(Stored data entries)
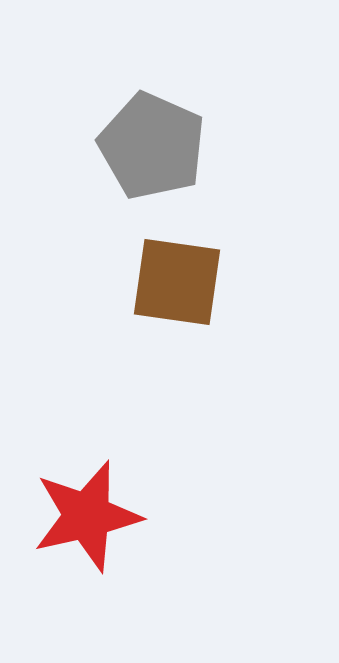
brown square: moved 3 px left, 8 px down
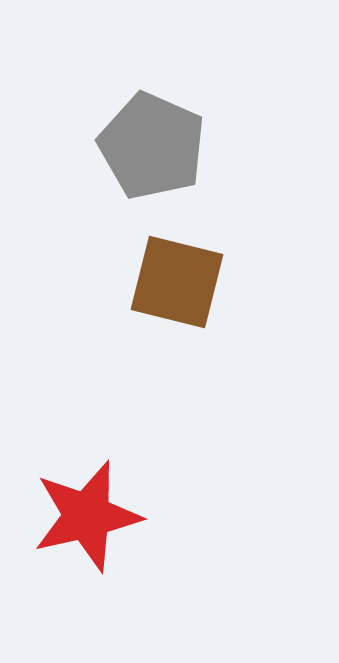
brown square: rotated 6 degrees clockwise
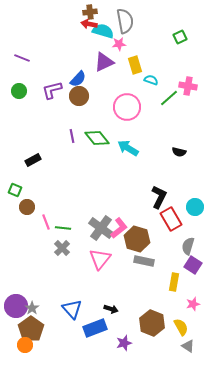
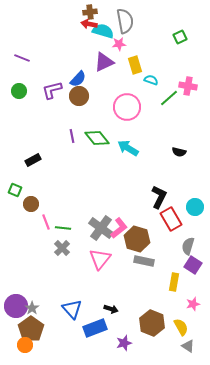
brown circle at (27, 207): moved 4 px right, 3 px up
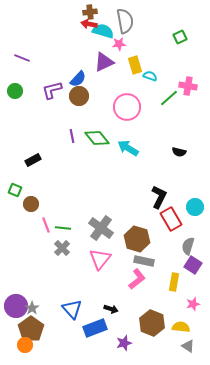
cyan semicircle at (151, 80): moved 1 px left, 4 px up
green circle at (19, 91): moved 4 px left
pink line at (46, 222): moved 3 px down
pink L-shape at (119, 228): moved 18 px right, 51 px down
yellow semicircle at (181, 327): rotated 54 degrees counterclockwise
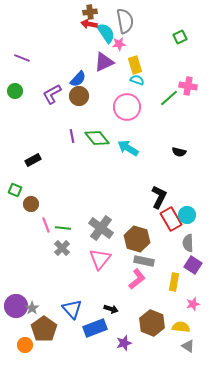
cyan semicircle at (103, 31): moved 3 px right, 2 px down; rotated 40 degrees clockwise
cyan semicircle at (150, 76): moved 13 px left, 4 px down
purple L-shape at (52, 90): moved 4 px down; rotated 15 degrees counterclockwise
cyan circle at (195, 207): moved 8 px left, 8 px down
gray semicircle at (188, 246): moved 3 px up; rotated 18 degrees counterclockwise
brown pentagon at (31, 329): moved 13 px right
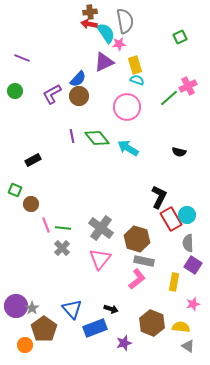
pink cross at (188, 86): rotated 36 degrees counterclockwise
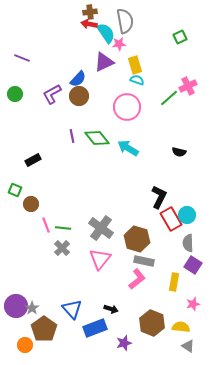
green circle at (15, 91): moved 3 px down
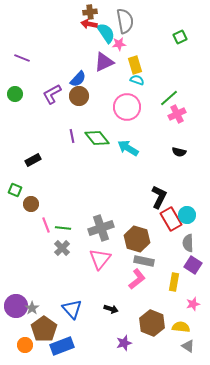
pink cross at (188, 86): moved 11 px left, 28 px down
gray cross at (101, 228): rotated 35 degrees clockwise
blue rectangle at (95, 328): moved 33 px left, 18 px down
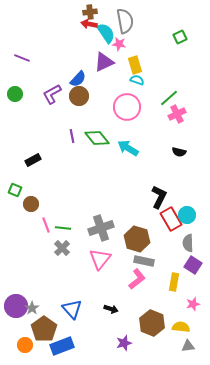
pink star at (119, 44): rotated 16 degrees clockwise
gray triangle at (188, 346): rotated 40 degrees counterclockwise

WRITTEN INSTRUCTION: Please update the change notes in all the records by replacing "semicircle" with "half circle" wherever it appears, keeping everything else the same. Leave the picture lines out of your answer.

SOLUTION FOR THIS PROBLEM:
brown square: moved 3 px left, 8 px down
brown square: rotated 6 degrees clockwise
brown circle at (27, 207): moved 4 px right, 3 px up
cyan half circle at (151, 80): moved 1 px left, 4 px up
green circle at (19, 91): moved 4 px left
pink line at (46, 222): moved 3 px down
pink L-shape at (119, 228): moved 18 px right, 51 px down
yellow half circle at (181, 327): rotated 54 degrees counterclockwise
cyan half circle at (103, 31): moved 3 px right, 2 px down; rotated 40 degrees clockwise
cyan half circle at (150, 76): moved 13 px left, 4 px down
purple L-shape at (52, 90): moved 4 px down; rotated 15 degrees counterclockwise
cyan circle at (195, 207): moved 8 px left, 8 px down
gray half circle at (188, 246): moved 3 px up; rotated 18 degrees counterclockwise
brown pentagon at (31, 329): moved 13 px right
pink cross at (188, 86): rotated 36 degrees counterclockwise
green circle at (15, 91): moved 3 px down
pink cross at (188, 86): moved 11 px left, 28 px down
gray cross at (101, 228): rotated 35 degrees clockwise
blue rectangle at (95, 328): moved 33 px left, 18 px down
pink star at (119, 44): rotated 16 degrees clockwise
gray triangle at (188, 346): rotated 40 degrees counterclockwise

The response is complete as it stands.